§ THE RECORDS:
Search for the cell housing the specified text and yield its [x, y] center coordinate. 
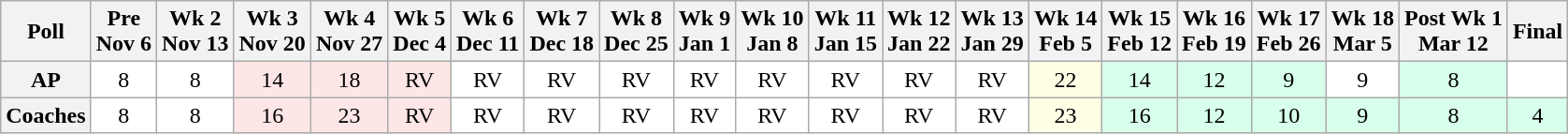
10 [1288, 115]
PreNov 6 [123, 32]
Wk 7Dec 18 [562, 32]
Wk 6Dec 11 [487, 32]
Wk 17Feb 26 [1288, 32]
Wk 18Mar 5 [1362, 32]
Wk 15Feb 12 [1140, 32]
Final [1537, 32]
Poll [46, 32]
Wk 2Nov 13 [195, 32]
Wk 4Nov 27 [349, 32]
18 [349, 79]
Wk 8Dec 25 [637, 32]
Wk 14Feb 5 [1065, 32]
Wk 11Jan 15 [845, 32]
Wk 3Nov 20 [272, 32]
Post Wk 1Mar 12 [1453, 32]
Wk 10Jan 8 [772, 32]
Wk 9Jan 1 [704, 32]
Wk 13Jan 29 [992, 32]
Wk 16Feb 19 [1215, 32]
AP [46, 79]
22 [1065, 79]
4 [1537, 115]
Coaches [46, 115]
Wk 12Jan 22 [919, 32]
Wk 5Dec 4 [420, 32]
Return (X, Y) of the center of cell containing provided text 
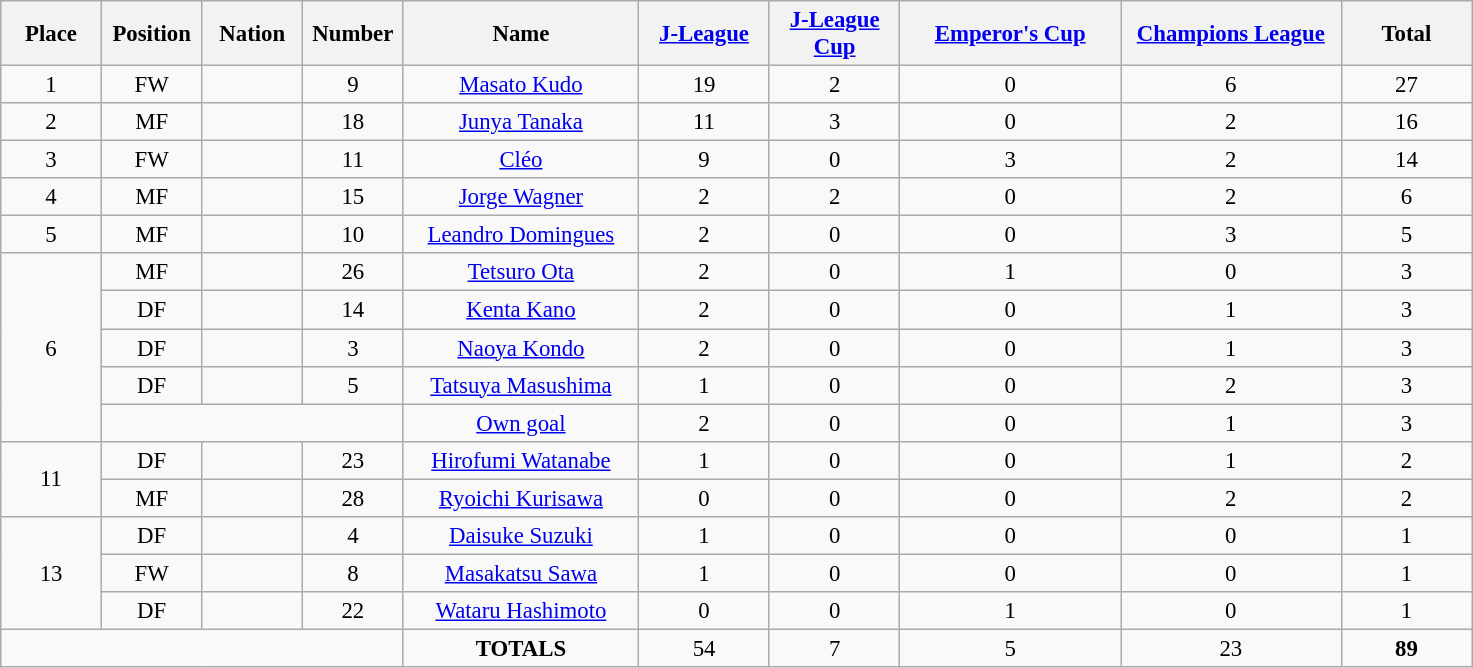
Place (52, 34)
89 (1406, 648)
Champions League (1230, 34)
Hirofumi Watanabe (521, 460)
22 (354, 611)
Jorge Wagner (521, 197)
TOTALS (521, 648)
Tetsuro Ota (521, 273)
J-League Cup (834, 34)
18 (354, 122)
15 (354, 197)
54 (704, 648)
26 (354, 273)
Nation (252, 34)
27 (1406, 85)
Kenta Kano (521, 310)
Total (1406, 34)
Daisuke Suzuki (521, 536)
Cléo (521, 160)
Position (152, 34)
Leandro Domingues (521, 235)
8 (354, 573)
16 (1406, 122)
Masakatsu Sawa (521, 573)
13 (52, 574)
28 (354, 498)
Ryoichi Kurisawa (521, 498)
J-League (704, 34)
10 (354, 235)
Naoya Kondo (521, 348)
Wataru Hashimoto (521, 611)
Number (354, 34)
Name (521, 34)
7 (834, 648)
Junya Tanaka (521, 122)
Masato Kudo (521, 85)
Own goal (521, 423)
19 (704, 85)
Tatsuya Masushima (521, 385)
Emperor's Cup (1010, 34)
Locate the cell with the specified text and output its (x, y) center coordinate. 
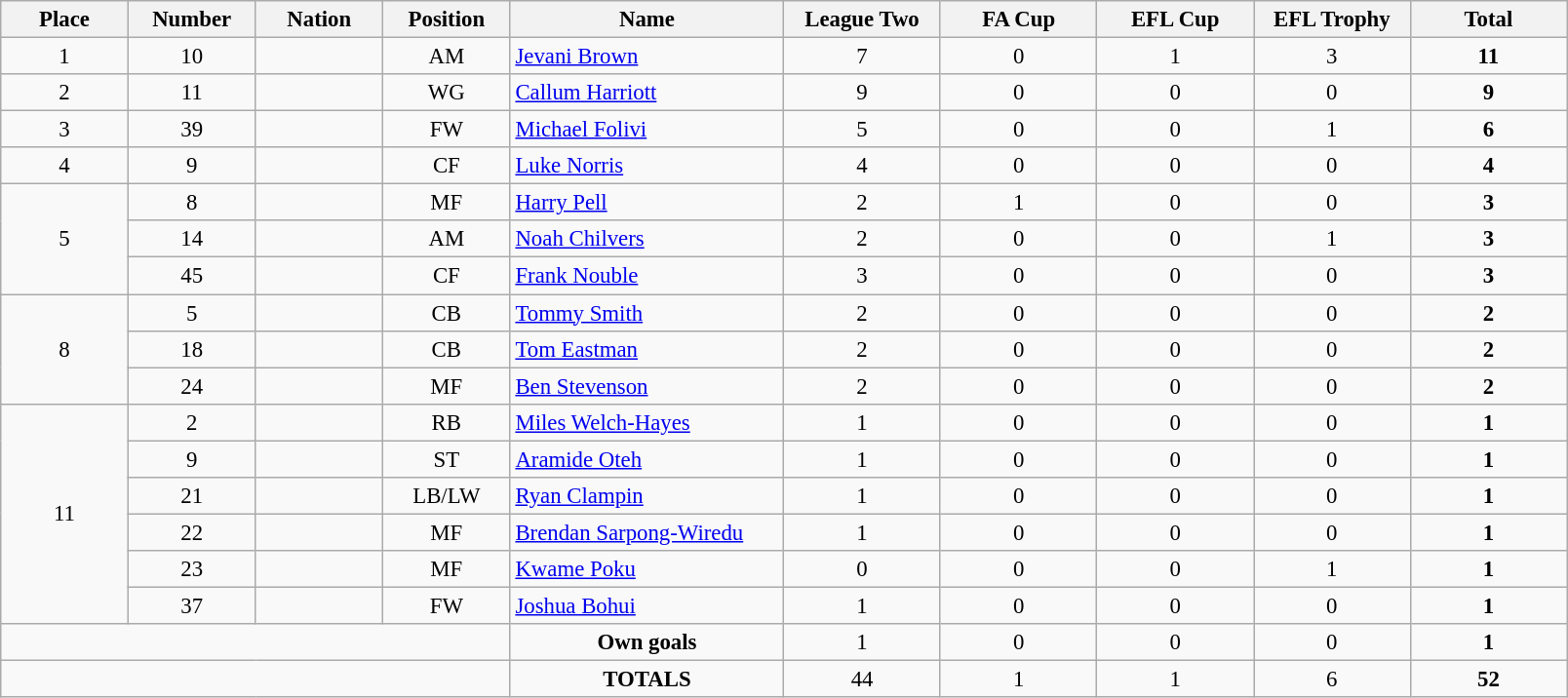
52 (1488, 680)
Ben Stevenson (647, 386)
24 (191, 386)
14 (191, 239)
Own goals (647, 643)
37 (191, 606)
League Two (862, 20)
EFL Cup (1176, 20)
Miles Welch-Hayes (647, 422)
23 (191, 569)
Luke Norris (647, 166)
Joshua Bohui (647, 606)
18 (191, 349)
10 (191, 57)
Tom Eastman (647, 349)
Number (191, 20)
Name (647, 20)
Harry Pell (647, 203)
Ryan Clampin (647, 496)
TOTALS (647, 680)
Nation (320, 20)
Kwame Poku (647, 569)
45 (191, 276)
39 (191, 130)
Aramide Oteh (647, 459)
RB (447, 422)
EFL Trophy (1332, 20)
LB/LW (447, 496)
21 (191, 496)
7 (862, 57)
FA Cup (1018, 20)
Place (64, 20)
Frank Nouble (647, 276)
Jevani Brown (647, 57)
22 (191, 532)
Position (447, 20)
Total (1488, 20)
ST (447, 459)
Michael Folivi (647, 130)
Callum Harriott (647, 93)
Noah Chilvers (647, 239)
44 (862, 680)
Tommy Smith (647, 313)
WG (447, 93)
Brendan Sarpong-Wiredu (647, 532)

§ WORK TO DO:
Pull out every line of the data above that contains the string "coordinate".

§ COMPLETED TASK:
Search for the cell housing the specified text and yield its [x, y] center coordinate. 
Locate the cell with the specified text and output its (x, y) center coordinate. 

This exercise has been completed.